**WHAT THE TASK ASKS:** Nothing but a number belongs in the answer: how many lines of the records below contain the string "Pfanne".

Records from a data source
============================================================

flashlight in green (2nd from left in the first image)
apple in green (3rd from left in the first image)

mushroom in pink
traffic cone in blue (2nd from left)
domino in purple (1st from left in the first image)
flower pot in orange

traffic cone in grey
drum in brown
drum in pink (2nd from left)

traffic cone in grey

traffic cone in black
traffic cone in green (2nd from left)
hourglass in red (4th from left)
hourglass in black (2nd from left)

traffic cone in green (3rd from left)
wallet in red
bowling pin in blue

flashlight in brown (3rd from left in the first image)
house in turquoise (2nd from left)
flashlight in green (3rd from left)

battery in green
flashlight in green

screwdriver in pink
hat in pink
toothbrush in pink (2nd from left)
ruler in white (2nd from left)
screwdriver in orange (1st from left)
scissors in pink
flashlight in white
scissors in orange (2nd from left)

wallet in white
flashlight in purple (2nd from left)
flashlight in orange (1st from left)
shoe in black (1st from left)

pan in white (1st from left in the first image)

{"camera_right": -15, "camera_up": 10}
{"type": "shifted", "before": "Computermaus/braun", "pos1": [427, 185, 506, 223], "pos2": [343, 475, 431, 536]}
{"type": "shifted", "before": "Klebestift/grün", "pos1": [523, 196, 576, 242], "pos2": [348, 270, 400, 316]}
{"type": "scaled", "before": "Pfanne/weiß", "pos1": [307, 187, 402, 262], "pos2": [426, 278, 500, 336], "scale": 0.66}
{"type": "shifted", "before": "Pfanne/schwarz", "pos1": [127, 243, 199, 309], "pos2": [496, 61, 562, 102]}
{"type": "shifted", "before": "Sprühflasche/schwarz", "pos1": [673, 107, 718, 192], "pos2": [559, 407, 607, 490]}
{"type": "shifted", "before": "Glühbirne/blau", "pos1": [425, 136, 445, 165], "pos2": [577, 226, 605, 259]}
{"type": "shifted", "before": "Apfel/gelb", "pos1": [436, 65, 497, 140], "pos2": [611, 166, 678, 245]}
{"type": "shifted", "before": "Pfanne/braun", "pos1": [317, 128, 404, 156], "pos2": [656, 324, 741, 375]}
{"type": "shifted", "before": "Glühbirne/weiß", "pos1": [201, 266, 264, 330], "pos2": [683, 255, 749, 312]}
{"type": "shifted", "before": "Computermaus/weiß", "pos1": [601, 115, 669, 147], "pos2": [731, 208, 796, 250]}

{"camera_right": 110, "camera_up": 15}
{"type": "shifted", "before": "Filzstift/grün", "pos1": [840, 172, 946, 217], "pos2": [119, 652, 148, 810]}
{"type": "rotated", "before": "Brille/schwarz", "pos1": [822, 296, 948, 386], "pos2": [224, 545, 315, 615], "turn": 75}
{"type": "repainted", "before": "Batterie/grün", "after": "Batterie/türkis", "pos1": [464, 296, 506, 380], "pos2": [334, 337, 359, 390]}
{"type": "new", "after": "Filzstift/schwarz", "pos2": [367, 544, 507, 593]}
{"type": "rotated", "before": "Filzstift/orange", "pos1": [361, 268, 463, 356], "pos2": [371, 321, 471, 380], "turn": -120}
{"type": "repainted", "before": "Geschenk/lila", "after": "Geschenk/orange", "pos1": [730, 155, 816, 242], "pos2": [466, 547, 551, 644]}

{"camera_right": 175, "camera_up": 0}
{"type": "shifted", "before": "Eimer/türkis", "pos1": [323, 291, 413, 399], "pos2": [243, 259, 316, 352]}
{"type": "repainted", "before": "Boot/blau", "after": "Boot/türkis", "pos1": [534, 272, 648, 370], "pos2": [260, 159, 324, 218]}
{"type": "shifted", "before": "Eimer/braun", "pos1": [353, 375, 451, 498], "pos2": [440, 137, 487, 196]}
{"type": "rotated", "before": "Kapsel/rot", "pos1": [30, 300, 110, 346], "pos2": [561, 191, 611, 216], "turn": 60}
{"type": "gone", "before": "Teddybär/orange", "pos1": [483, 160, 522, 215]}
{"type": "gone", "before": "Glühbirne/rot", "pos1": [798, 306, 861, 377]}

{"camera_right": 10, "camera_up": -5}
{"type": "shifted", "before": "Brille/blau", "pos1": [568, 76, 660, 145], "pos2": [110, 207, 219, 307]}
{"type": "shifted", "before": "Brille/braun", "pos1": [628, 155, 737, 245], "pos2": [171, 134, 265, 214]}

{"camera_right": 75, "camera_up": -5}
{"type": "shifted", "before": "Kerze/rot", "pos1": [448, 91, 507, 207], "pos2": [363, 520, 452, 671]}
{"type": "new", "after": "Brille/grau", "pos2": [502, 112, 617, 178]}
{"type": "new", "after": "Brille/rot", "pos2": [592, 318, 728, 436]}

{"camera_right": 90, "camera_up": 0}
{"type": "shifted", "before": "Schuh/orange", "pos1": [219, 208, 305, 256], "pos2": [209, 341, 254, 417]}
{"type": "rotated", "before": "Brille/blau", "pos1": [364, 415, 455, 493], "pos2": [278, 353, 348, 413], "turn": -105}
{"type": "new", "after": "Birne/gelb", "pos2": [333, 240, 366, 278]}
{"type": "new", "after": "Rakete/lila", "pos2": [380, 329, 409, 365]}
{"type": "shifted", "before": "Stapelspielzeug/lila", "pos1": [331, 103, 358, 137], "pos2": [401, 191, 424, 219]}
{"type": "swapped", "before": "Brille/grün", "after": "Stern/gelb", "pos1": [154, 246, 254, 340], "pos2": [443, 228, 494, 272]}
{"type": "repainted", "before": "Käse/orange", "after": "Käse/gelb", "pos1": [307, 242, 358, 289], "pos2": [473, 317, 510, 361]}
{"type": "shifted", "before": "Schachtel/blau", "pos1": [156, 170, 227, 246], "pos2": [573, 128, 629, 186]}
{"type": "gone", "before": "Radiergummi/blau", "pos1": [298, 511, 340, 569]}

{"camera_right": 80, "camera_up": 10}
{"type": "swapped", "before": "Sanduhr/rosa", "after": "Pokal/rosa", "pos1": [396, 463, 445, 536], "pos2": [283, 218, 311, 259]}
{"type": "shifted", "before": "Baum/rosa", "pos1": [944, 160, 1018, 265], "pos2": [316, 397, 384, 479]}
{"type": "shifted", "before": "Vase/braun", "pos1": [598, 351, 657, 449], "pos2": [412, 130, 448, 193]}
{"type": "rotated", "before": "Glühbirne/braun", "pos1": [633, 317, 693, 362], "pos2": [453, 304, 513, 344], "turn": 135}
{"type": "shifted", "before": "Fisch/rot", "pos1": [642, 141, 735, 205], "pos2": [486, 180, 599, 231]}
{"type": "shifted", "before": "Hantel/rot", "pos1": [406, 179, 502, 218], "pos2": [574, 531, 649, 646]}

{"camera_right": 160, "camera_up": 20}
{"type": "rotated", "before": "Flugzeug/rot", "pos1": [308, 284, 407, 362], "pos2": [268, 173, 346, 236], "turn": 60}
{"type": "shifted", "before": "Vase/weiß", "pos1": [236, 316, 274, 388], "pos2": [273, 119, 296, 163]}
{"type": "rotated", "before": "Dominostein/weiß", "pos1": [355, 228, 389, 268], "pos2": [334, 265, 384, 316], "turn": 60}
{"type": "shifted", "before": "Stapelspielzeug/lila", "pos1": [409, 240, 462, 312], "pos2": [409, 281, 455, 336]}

============================================================

**EXERCISE SOLUTION:** 3